> Prompt: What you give back must match the data below character for character.

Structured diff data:
========================================

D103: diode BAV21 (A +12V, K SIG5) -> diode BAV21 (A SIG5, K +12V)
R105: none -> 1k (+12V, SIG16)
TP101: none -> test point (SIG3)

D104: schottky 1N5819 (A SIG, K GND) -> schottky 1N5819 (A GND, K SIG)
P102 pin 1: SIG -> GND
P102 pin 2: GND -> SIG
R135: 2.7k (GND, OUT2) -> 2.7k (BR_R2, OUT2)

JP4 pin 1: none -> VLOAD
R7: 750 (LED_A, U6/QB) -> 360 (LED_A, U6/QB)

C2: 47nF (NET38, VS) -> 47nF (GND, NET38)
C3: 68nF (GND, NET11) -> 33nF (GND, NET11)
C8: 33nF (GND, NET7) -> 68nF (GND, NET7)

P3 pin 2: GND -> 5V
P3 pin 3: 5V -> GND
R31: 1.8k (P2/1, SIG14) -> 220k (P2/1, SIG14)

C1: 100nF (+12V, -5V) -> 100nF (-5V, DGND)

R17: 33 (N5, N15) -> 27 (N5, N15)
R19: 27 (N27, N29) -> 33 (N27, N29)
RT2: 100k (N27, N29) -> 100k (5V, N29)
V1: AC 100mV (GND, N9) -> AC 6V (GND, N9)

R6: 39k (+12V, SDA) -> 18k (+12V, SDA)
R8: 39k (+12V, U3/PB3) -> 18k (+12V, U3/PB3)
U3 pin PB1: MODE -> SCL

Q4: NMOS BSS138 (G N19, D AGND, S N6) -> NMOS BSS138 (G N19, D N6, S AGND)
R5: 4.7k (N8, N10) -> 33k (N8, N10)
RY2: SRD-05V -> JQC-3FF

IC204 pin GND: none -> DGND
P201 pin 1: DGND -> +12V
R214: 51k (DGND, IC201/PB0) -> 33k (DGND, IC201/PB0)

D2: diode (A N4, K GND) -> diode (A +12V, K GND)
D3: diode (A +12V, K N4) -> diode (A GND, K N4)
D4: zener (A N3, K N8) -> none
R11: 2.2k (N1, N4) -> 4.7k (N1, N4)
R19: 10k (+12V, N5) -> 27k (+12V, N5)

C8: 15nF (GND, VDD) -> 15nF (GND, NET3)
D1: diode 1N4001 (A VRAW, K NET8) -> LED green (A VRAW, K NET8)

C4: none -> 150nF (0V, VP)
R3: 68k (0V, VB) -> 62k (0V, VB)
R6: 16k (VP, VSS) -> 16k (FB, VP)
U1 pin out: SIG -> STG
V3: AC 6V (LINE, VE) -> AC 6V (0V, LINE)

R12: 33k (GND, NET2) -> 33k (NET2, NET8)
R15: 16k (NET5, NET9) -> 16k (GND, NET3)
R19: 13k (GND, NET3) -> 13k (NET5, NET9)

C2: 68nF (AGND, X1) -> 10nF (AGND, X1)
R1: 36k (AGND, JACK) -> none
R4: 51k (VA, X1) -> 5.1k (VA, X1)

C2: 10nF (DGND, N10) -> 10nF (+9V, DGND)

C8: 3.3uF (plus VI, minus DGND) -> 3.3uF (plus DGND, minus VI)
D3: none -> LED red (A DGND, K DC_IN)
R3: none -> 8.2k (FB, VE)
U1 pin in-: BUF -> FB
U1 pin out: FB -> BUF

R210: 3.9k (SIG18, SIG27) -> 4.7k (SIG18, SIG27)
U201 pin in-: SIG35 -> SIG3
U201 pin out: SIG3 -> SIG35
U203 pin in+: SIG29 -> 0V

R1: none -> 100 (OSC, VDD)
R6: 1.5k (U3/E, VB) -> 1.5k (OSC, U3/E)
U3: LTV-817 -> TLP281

========================================

> Solution to the problem:
D103: diode BAV21 (A +12V, K SIG5) -> diode BAV21 (A SIG5, K +12V)
R105: none -> 1k (+12V, SIG16)
TP101: none -> test point (SIG3)

D104: schottky 1N5819 (A SIG, K GND) -> schottky 1N5819 (A GND, K SIG)
P102 pin 1: SIG -> GND
P102 pin 2: GND -> SIG
R135: 2.7k (GND, OUT2) -> 2.7k (BR_R2, OUT2)

JP4 pin 1: none -> VLOAD
R7: 750 (LED_A, U6/QB) -> 360 (LED_A, U6/QB)

C2: 47nF (NET38, VS) -> 47nF (GND, NET38)
C3: 68nF (GND, NET11) -> 33nF (GND, NET11)
C8: 33nF (GND, NET7) -> 68nF (GND, NET7)

P3 pin 2: GND -> 5V
P3 pin 3: 5V -> GND
R31: 1.8k (P2/1, SIG14) -> 220k (P2/1, SIG14)

C1: 100nF (+12V, -5V) -> 100nF (-5V, DGND)

R17: 33 (N5, N15) -> 27 (N5, N15)
R19: 27 (N27, N29) -> 33 (N27, N29)
RT2: 100k (N27, N29) -> 100k (5V, N29)
V1: AC 100mV (GND, N9) -> AC 6V (GND, N9)

R6: 39k (+12V, SDA) -> 18k (+12V, SDA)
R8: 39k (+12V, U3/PB3) -> 18k (+12V, U3/PB3)
U3 pin PB1: MODE -> SCL

Q4: NMOS BSS138 (G N19, D AGND, S N6) -> NMOS BSS138 (G N19, D N6, S AGND)
R5: 4.7k (N8, N10) -> 33k (N8, N10)
RY2: SRD-05V -> JQC-3FF

IC204 pin GND: none -> DGND
P201 pin 1: DGND -> +12V
R214: 51k (DGND, IC201/PB0) -> 33k (DGND, IC201/PB0)

D2: diode (A N4, K GND) -> diode (A +12V, K GND)
D3: diode (A +12V, K N4) -> diode (A GND, K N4)
D4: zener (A N3, K N8) -> none
R11: 2.2k (N1, N4) -> 4.7k (N1, N4)
R19: 10k (+12V, N5) -> 27k (+12V, N5)

C8: 15nF (GND, VDD) -> 15nF (GND, NET3)
D1: diode 1N4001 (A VRAW, K NET8) -> LED green (A VRAW, K NET8)

C4: none -> 150nF (0V, VP)
R3: 68k (0V, VB) -> 62k (0V, VB)
R6: 16k (VP, VSS) -> 16k (FB, VP)
U1 pin out: SIG -> STG
V3: AC 6V (LINE, VE) -> AC 6V (0V, LINE)

R12: 33k (GND, NET2) -> 33k (NET2, NET8)
R15: 16k (NET5, NET9) -> 16k (GND, NET3)
R19: 13k (GND, NET3) -> 13k (NET5, NET9)

C2: 68nF (AGND, X1) -> 10nF (AGND, X1)
R1: 36k (AGND, JACK) -> none
R4: 51k (VA, X1) -> 5.1k (VA, X1)

C2: 10nF (DGND, N10) -> 10nF (+9V, DGND)

C8: 3.3uF (plus VI, minus DGND) -> 3.3uF (plus DGND, minus VI)
D3: none -> LED red (A DGND, K DC_IN)
R3: none -> 8.2k (FB, VE)
U1 pin in-: BUF -> FB
U1 pin out: FB -> BUF

R210: 3.9k (SIG18, SIG27) -> 4.7k (SIG18, SIG27)
U201 pin in-: SIG35 -> SIG3
U201 pin out: SIG3 -> SIG35
U203 pin in+: SIG29 -> 0V

R1: none -> 100 (OSC, VDD)
R6: 1.5k (U3/E, VB) -> 1.5k (OSC, U3/E)
U3: LTV-817 -> TLP281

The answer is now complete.